What the exercise asks:
Transcribe the stretch of entries below from the line with "(155, 583) = (456, 331): red cupcake -> none" through the line with "(604, 191) = (587, 441): green", exactly and with both ends included; leave out all other lines.

Records for this task:
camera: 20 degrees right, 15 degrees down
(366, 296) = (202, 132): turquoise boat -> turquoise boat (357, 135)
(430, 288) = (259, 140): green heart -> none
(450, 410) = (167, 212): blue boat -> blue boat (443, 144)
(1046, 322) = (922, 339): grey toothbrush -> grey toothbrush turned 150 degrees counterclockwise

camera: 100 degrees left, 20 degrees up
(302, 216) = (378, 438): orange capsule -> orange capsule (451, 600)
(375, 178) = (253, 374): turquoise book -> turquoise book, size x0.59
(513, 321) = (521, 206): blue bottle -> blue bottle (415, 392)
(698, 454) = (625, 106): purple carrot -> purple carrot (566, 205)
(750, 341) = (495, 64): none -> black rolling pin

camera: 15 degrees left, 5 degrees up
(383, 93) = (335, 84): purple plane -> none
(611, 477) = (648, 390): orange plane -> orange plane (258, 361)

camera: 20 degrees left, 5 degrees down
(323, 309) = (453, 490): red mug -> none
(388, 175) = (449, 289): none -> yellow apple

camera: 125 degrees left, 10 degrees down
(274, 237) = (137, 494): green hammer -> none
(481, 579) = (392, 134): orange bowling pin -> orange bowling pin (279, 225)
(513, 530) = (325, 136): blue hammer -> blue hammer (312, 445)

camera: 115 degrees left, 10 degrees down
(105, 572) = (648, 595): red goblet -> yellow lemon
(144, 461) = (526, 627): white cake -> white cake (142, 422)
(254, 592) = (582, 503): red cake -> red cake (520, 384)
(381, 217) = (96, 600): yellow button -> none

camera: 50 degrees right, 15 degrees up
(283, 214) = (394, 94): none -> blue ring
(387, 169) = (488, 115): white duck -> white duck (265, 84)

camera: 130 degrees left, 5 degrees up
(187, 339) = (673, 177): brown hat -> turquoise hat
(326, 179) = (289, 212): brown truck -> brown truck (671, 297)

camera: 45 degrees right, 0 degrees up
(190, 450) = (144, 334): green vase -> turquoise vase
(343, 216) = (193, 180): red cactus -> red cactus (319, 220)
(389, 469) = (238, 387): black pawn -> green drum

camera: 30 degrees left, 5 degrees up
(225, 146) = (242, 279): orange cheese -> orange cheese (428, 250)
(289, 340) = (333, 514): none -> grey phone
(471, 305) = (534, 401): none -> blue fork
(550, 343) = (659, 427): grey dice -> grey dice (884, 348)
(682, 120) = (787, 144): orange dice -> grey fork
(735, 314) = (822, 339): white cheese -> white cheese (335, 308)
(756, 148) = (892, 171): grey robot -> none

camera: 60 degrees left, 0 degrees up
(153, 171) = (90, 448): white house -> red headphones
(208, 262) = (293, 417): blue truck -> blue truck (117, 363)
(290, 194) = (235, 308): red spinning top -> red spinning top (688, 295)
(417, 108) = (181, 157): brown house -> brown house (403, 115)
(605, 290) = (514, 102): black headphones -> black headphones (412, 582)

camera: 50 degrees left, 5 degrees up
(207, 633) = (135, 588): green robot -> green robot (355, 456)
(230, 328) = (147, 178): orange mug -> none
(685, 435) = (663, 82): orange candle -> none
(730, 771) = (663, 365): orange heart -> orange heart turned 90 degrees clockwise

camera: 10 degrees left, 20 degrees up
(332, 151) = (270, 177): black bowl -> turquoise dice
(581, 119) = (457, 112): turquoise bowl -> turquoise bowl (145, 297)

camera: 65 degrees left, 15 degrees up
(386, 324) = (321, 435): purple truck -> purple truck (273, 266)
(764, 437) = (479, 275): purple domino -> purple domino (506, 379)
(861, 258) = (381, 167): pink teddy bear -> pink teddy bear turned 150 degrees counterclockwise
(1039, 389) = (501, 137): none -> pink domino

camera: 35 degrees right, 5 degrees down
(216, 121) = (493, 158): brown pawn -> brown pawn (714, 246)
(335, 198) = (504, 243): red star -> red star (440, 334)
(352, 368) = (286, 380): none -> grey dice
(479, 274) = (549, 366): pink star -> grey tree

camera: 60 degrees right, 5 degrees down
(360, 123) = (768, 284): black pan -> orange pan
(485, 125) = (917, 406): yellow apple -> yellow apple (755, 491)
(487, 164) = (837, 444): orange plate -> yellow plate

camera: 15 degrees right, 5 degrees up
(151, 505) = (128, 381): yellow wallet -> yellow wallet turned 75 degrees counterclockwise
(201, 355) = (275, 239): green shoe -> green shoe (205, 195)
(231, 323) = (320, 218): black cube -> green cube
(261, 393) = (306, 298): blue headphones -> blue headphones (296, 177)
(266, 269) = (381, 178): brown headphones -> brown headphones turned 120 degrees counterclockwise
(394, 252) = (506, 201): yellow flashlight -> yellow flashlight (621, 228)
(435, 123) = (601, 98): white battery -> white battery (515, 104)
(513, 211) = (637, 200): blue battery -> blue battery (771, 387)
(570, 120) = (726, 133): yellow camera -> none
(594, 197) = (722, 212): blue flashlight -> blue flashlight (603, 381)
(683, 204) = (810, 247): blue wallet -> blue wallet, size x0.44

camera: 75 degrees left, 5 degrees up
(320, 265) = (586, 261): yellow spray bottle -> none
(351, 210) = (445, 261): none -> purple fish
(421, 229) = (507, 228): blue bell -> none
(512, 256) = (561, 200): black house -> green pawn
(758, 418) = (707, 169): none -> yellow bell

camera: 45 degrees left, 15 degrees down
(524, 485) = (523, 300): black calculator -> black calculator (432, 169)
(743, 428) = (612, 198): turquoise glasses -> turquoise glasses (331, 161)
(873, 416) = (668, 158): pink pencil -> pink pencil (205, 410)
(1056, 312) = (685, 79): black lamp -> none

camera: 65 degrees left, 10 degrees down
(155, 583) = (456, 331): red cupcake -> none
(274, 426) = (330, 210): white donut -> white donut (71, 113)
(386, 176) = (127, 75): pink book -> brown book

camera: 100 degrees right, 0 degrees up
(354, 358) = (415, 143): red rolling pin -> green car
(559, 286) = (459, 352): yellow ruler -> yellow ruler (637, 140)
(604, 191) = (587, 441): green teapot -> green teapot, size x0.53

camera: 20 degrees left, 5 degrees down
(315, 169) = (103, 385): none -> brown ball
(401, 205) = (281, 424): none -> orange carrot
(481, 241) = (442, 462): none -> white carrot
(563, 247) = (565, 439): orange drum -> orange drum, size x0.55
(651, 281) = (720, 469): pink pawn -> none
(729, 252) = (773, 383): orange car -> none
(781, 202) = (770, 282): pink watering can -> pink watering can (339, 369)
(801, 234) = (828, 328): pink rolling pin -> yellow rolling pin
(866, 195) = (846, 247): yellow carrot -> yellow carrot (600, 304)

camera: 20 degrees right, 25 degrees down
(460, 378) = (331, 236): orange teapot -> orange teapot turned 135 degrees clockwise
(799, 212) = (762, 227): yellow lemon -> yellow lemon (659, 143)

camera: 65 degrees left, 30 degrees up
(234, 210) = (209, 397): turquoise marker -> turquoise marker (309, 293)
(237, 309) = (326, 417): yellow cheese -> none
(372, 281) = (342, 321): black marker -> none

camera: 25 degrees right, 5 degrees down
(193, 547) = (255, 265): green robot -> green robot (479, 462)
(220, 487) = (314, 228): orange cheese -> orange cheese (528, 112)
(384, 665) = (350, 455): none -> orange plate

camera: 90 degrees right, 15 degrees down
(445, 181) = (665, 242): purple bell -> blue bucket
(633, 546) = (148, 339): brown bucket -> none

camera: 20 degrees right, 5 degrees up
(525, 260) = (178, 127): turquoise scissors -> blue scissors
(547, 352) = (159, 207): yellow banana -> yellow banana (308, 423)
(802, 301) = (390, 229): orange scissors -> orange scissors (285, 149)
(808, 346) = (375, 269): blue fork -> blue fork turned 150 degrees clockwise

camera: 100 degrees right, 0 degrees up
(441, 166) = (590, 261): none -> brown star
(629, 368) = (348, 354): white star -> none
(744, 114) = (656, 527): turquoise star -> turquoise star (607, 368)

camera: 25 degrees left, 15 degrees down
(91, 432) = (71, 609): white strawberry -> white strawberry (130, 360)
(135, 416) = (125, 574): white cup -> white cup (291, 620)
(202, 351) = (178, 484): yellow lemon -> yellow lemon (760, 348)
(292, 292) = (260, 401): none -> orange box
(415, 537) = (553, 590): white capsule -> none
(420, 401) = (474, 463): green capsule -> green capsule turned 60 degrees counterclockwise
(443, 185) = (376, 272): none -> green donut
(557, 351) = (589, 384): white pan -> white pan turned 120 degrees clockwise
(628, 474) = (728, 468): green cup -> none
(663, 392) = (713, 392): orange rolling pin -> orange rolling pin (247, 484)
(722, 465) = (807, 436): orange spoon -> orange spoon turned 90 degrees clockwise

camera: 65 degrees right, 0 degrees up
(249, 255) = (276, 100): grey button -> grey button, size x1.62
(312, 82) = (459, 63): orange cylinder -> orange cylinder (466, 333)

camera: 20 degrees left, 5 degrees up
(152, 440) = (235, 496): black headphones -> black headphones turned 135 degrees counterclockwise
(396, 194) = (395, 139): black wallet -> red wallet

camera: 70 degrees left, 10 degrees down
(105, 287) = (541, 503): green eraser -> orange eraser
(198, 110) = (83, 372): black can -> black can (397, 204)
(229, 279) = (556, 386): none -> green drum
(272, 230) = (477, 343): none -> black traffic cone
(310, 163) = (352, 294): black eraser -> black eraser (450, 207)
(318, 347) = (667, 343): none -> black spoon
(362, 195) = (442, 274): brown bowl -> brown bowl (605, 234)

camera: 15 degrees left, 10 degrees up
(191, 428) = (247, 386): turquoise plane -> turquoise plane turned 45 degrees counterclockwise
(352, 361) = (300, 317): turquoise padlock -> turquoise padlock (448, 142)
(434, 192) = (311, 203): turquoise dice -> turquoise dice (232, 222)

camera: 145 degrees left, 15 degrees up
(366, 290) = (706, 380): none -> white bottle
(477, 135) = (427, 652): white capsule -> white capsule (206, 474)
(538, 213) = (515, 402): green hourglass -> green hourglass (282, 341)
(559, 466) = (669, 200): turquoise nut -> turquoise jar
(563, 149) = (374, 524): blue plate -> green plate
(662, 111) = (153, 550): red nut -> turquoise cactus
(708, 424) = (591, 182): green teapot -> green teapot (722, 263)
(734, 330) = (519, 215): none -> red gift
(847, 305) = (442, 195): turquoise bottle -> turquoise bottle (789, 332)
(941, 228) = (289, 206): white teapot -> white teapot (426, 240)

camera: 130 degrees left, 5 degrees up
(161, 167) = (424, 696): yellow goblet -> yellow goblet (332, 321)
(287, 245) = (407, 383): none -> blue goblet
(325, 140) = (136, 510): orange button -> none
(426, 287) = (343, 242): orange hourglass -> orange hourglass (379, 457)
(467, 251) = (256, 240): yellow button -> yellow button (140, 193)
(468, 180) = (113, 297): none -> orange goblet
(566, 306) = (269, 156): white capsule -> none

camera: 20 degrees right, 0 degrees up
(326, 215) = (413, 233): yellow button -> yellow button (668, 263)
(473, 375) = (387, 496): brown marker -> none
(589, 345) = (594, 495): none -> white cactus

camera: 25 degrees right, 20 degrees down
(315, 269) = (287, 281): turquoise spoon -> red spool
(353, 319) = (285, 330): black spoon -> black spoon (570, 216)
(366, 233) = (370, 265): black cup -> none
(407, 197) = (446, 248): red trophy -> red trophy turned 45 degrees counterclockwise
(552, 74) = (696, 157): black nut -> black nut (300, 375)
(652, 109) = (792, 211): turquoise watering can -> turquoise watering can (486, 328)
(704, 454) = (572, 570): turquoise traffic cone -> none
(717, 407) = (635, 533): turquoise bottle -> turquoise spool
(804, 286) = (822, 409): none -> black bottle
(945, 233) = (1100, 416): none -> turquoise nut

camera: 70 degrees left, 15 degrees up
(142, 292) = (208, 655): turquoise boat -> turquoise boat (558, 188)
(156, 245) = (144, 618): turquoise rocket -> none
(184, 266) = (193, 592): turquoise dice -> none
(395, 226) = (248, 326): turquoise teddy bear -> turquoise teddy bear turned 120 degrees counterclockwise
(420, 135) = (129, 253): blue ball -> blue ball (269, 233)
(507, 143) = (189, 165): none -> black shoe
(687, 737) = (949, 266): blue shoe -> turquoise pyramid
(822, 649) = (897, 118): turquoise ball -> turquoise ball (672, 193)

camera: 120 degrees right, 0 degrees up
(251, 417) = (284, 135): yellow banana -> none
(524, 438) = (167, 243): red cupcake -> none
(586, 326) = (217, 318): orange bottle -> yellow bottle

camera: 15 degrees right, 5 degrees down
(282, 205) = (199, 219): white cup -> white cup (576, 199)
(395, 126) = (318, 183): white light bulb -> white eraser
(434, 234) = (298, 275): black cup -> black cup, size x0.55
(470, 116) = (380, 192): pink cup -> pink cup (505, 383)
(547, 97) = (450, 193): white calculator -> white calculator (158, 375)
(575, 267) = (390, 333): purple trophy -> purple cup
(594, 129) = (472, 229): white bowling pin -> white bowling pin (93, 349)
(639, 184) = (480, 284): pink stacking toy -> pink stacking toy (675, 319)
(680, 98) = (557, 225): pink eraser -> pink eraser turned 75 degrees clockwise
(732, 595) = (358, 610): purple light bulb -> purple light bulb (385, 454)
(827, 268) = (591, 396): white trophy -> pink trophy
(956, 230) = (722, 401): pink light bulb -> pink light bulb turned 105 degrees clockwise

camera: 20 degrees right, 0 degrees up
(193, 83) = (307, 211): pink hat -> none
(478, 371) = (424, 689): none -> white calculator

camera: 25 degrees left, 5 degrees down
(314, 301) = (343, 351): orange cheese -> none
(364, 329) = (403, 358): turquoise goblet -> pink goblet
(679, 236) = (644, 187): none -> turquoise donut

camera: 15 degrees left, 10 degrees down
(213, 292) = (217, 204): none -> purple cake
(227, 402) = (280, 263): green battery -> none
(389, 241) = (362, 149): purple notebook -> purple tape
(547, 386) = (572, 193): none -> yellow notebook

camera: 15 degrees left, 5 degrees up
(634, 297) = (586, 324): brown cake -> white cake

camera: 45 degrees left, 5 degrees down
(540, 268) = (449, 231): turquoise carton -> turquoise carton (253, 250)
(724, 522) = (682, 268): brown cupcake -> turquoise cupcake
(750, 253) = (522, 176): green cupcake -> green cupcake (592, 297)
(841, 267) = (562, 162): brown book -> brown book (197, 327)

Answer to the problem:
(155, 583) = (456, 331): red cupcake -> none
(274, 426) = (330, 210): white donut -> white donut (71, 113)
(386, 176) = (127, 75): pink book -> brown book

camera: 100 degrees right, 0 degrees up
(354, 358) = (415, 143): red rolling pin -> green car
(559, 286) = (459, 352): yellow ruler -> yellow ruler (637, 140)
(604, 191) = (587, 441): green teapot -> green teapot, size x0.53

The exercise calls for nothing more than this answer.